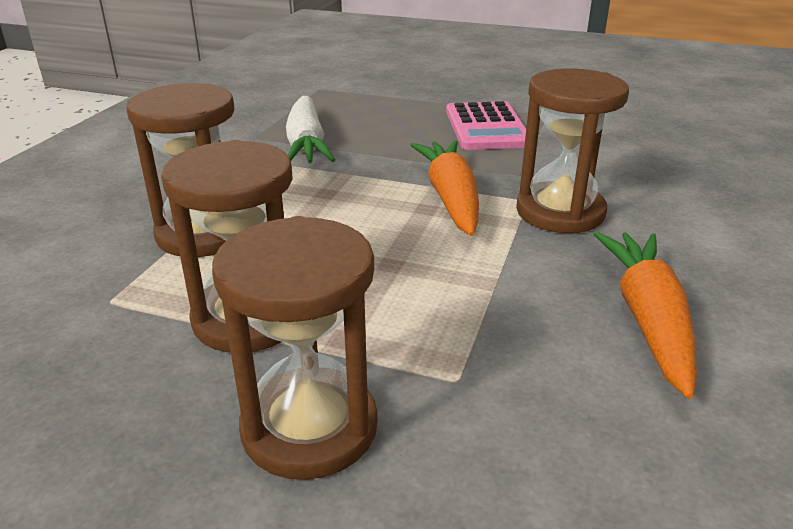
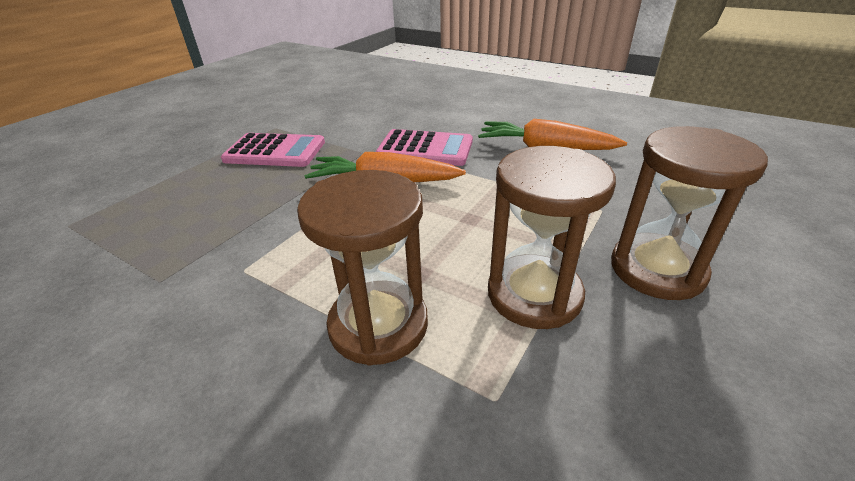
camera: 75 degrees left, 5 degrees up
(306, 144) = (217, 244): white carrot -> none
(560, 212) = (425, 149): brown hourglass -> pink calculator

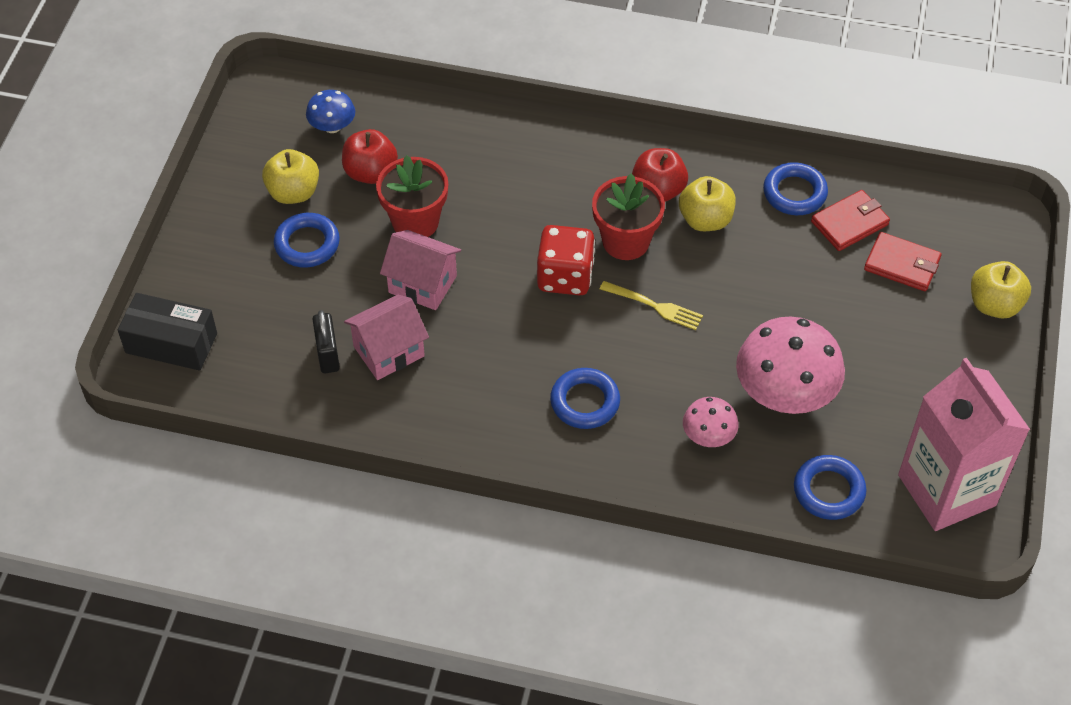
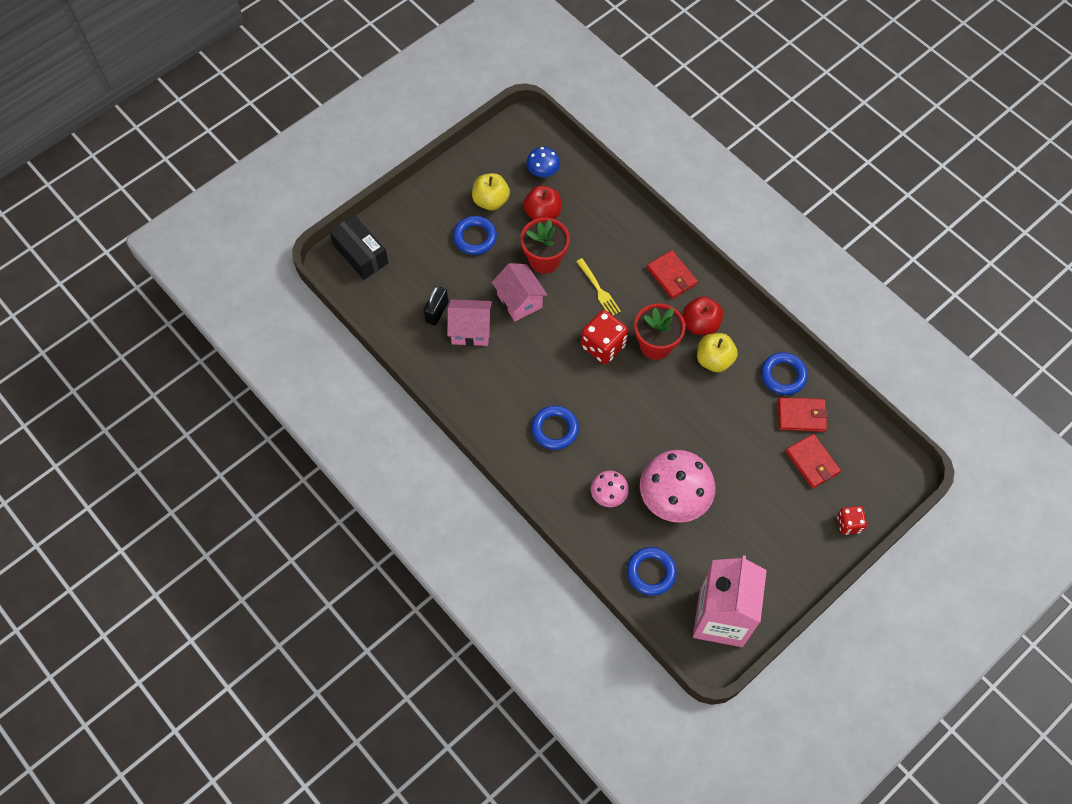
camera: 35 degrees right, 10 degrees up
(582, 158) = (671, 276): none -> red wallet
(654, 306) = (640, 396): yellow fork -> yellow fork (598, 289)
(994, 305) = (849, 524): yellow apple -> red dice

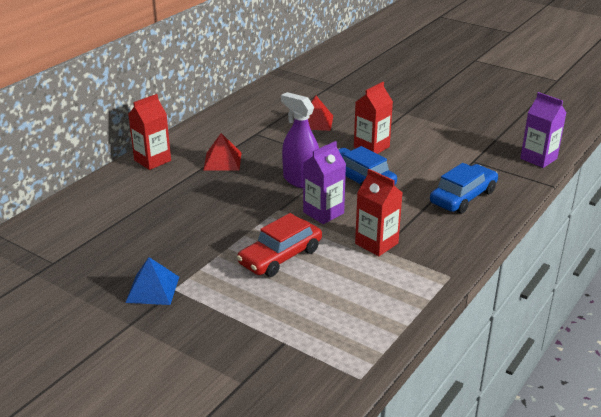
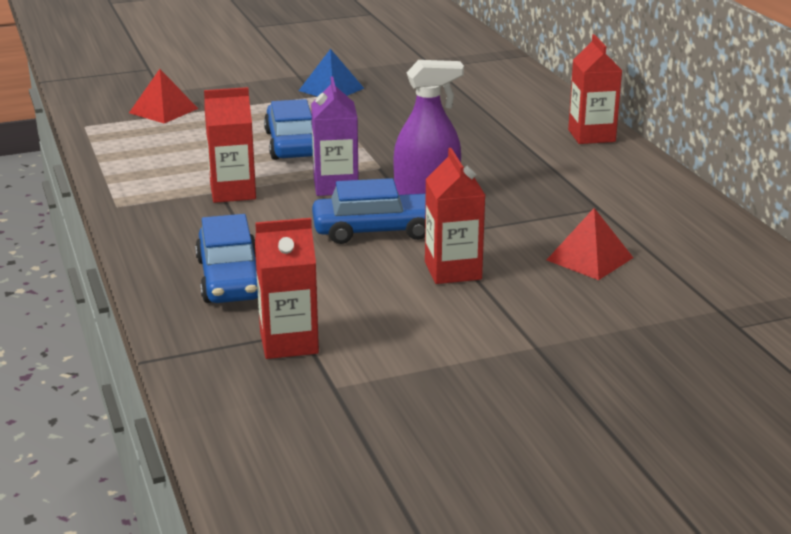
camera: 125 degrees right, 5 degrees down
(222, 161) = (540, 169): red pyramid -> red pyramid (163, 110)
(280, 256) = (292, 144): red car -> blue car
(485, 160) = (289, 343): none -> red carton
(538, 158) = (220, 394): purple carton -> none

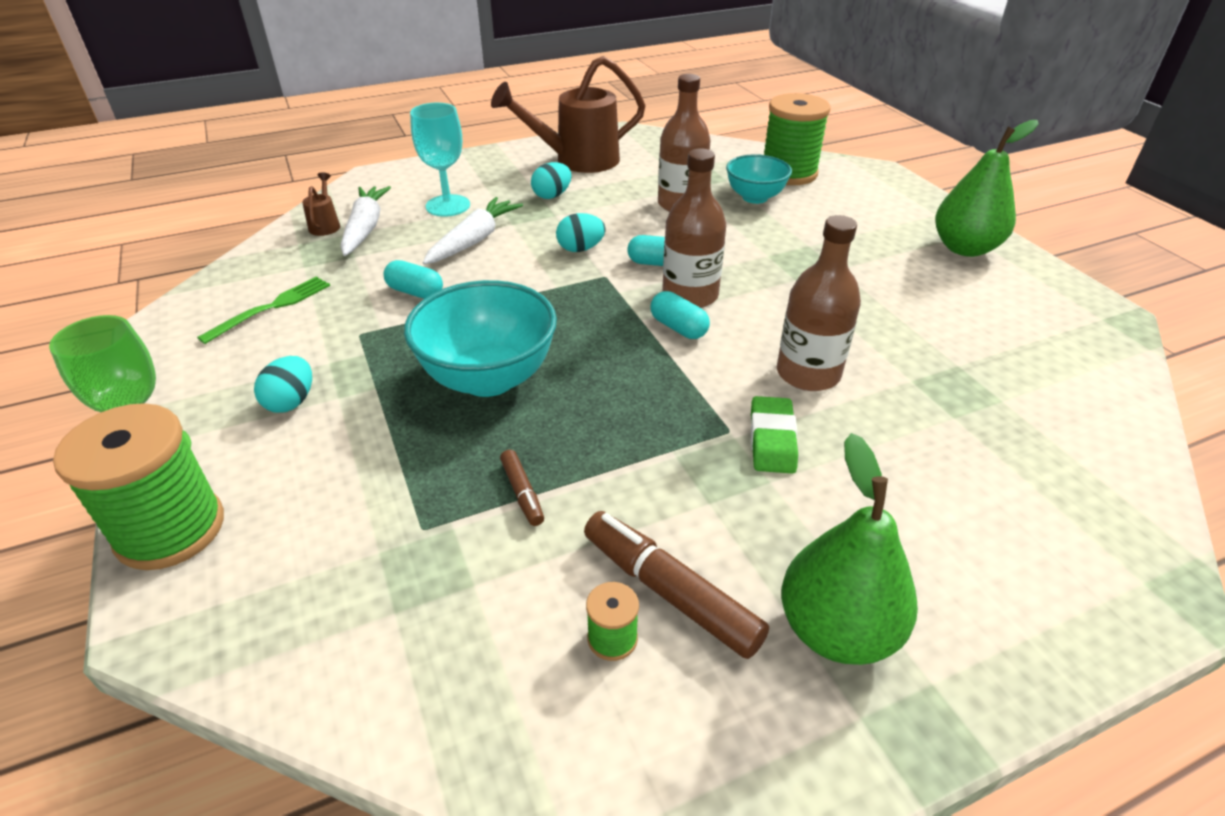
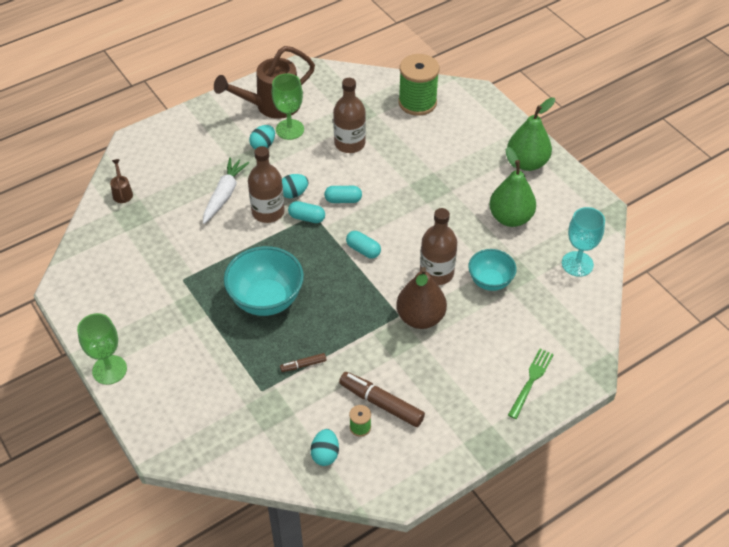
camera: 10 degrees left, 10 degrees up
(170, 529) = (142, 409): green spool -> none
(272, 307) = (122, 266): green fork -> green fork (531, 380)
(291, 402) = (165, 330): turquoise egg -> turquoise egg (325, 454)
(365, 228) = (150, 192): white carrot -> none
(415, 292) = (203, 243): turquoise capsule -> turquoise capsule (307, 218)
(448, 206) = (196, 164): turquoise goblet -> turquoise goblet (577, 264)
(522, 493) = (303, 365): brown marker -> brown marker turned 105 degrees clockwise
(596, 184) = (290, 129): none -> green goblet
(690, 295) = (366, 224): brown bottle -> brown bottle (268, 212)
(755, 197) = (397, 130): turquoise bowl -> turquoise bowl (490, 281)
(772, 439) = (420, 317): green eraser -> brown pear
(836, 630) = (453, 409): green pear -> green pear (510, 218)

■ ■ ■ ■ ■

Every line of the listing should be copied precisely, with images omitted.

camera: 75 degrees left, 5 degrees up
(306, 144) = (217, 244): white carrot -> none
(560, 212) = (425, 149): brown hourglass -> pink calculator

camera: 35 degrees right, 10 degrees up
(582, 158) = (671, 276): none -> red wallet
(654, 306) = (640, 396): yellow fork -> yellow fork (598, 289)
(994, 305) = (849, 524): yellow apple -> red dice

camera: 125 degrees right, 5 degrees down
(222, 161) = (540, 169): red pyramid -> red pyramid (163, 110)
(280, 256) = (292, 144): red car -> blue car
(485, 160) = (289, 343): none -> red carton
(538, 158) = (220, 394): purple carton -> none

camera: 10 degrees left, 10 degrees up
(170, 529) = (142, 409): green spool -> none
(272, 307) = (122, 266): green fork -> green fork (531, 380)
(291, 402) = (165, 330): turquoise egg -> turquoise egg (325, 454)
(365, 228) = (150, 192): white carrot -> none
(415, 292) = (203, 243): turquoise capsule -> turquoise capsule (307, 218)
(448, 206) = (196, 164): turquoise goblet -> turquoise goblet (577, 264)
(522, 493) = (303, 365): brown marker -> brown marker turned 105 degrees clockwise
(596, 184) = (290, 129): none -> green goblet
(690, 295) = (366, 224): brown bottle -> brown bottle (268, 212)
(755, 197) = (397, 130): turquoise bowl -> turquoise bowl (490, 281)
(772, 439) = (420, 317): green eraser -> brown pear
(836, 630) = (453, 409): green pear -> green pear (510, 218)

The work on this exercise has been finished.